* **WHAT THIS TASK INVOLVES**:
Start at the line with "grey plane: 4 -> 3" and print every line through the end of the material below. Keep it exact and free of pictures.

* **PROVIDED RECORDS**:
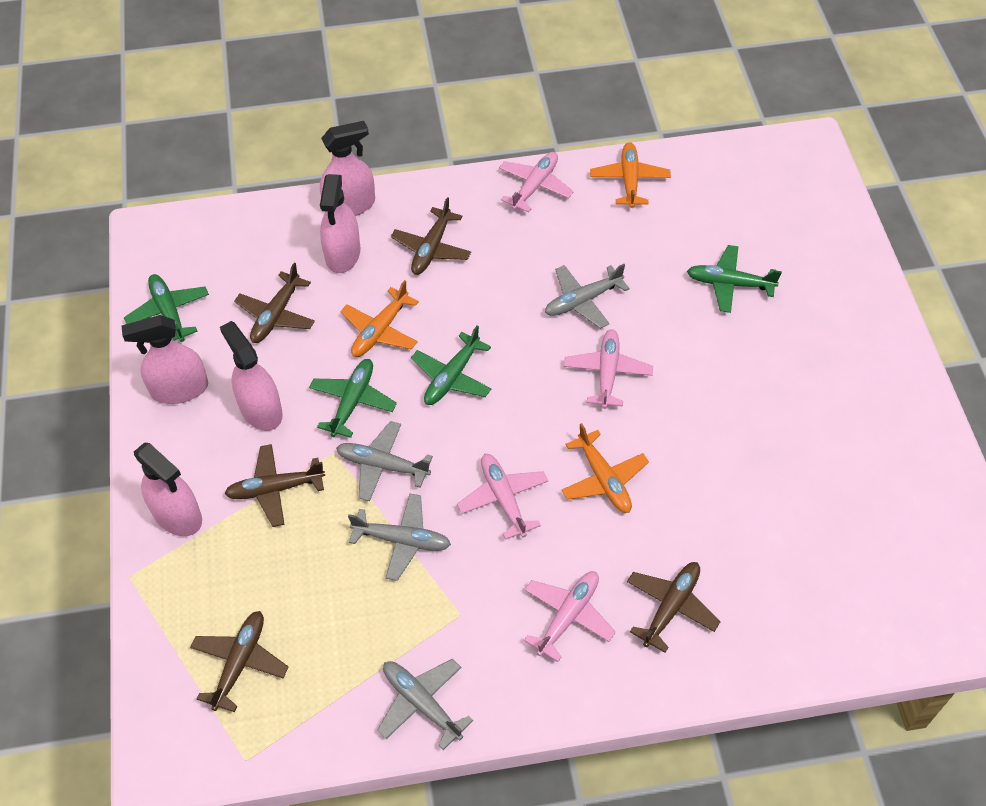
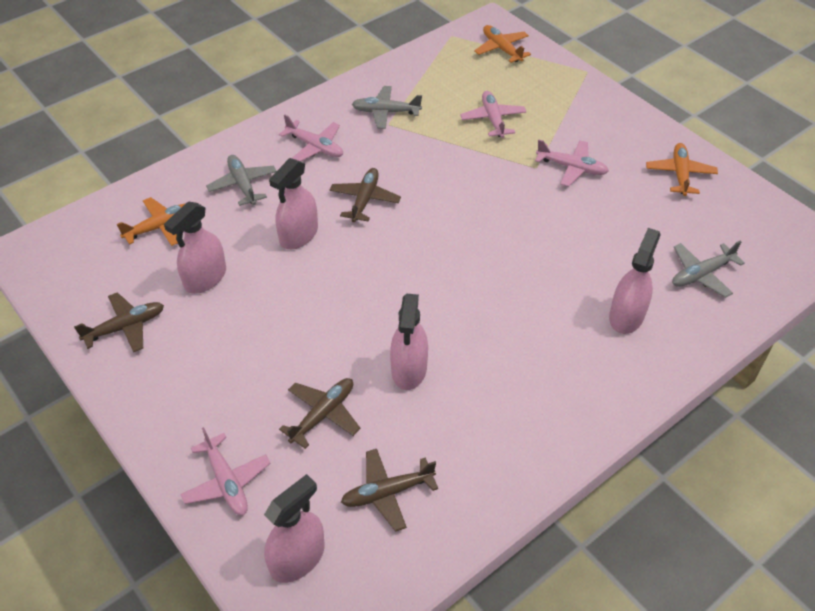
brown plane: 5 -> 4
green plane: 4 -> 0
grey plane: 4 -> 3

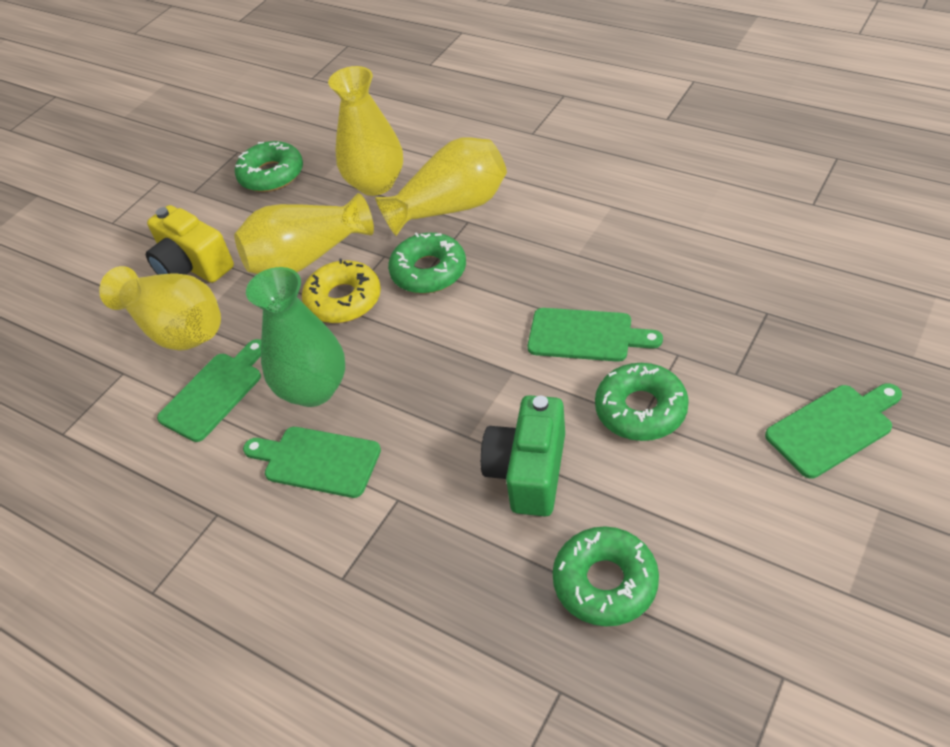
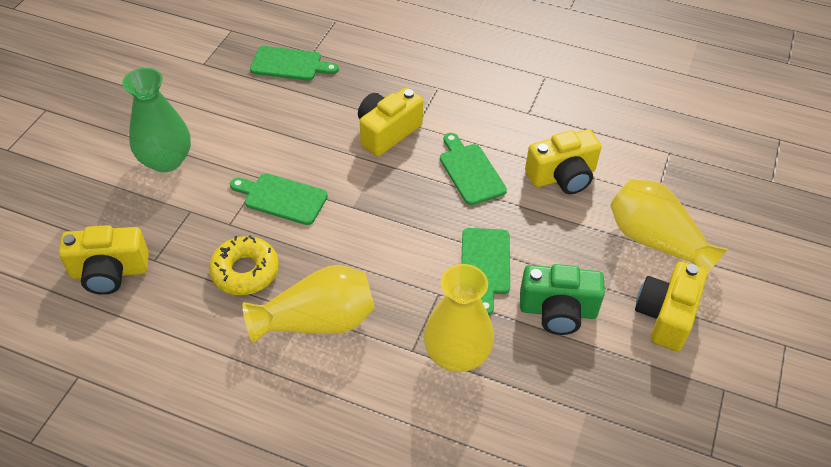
green donut: 4 -> 0
yellow camera: 1 -> 4
yellow vase: 4 -> 3

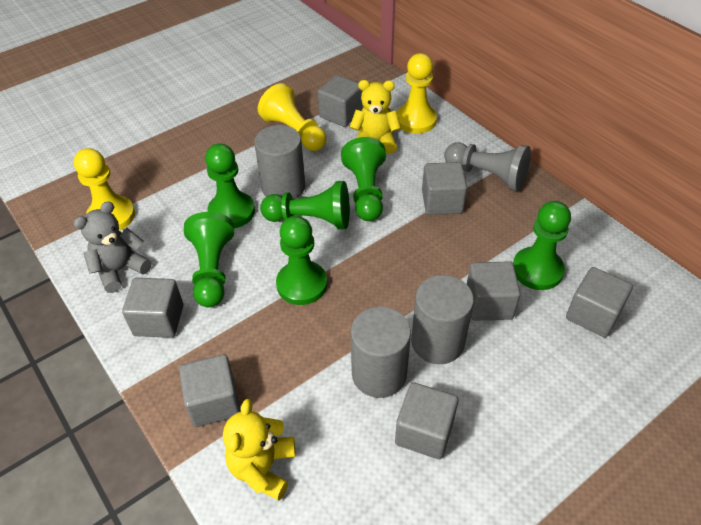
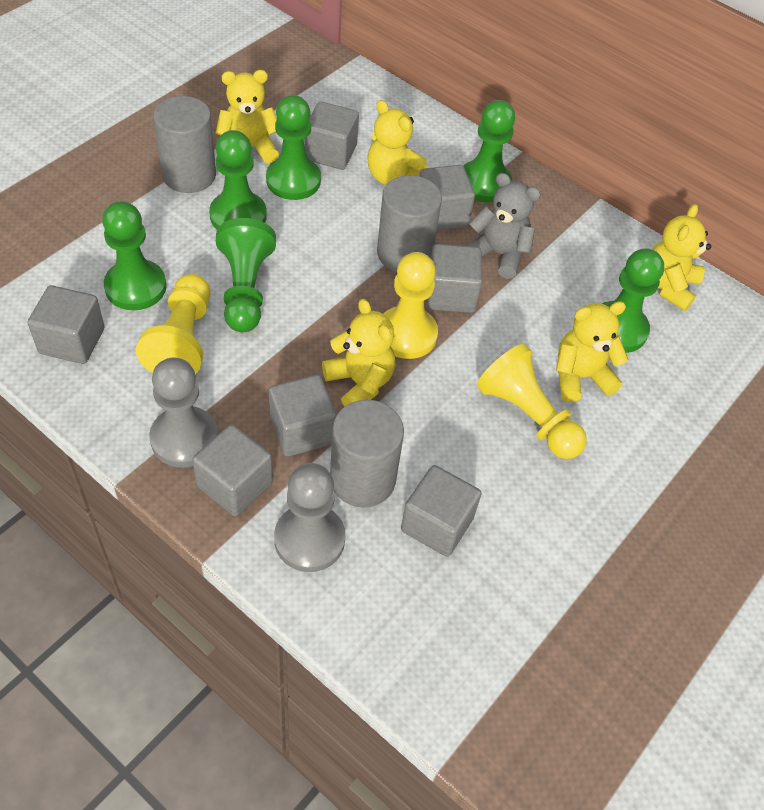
grey pawn: 1 -> 2
yellow teddy bear: 2 -> 5

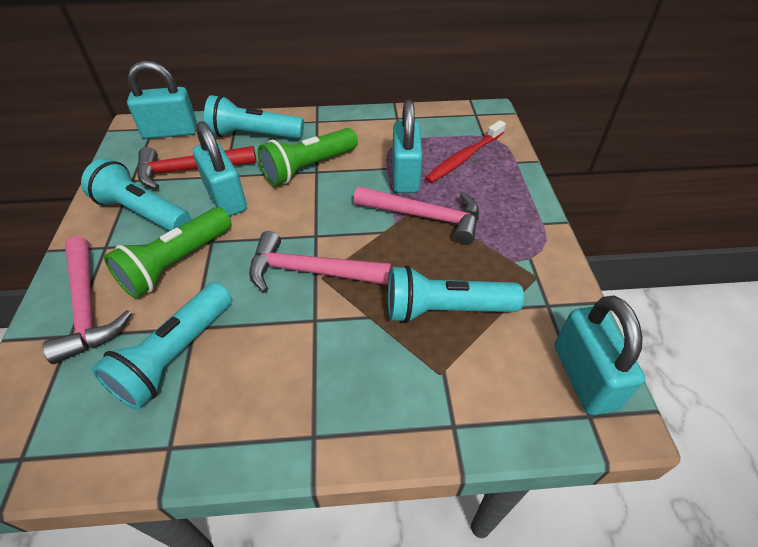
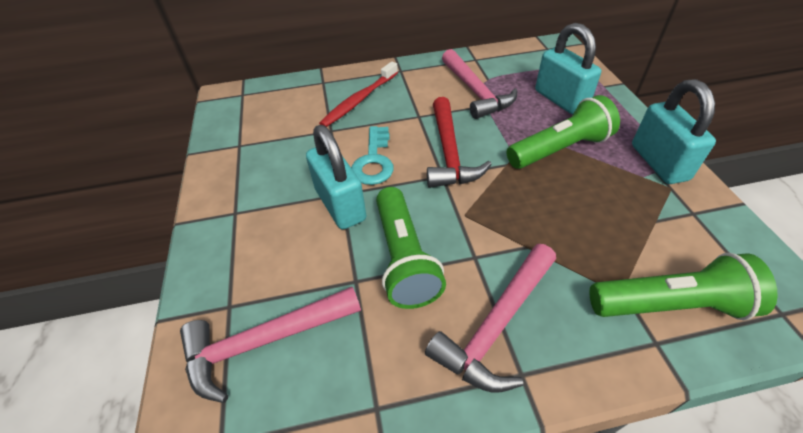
green flashlight: 2 -> 3
turquoise flashlight: 4 -> 0
turquoise key: 0 -> 1
turquoise padlock: 4 -> 3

* **ANSWER FOR THE TASK**:
grey plane: 4 -> 3

green donut: 4 -> 0
yellow camera: 1 -> 4
yellow vase: 4 -> 3

grey pawn: 1 -> 2
yellow teddy bear: 2 -> 5

green flashlight: 2 -> 3
turquoise flashlight: 4 -> 0
turquoise key: 0 -> 1
turquoise padlock: 4 -> 3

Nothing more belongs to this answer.